━━━━━ DATA PROVIDED
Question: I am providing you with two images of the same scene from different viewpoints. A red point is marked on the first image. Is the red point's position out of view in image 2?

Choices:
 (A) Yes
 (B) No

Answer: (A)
━━━━━━━━━━
*EXERCISE DESCRIPTION:* Print all of the data above again verbatim, line for line, with nothing left out or changed.

*EXERCISE RESULT:*
Question: I am providing you with two images of the same scene from different viewpoints. A red point is marked on the first image. Is the red point's position out of view in image 2?

Choices:
 (A) Yes
 (B) No

Answer: (A)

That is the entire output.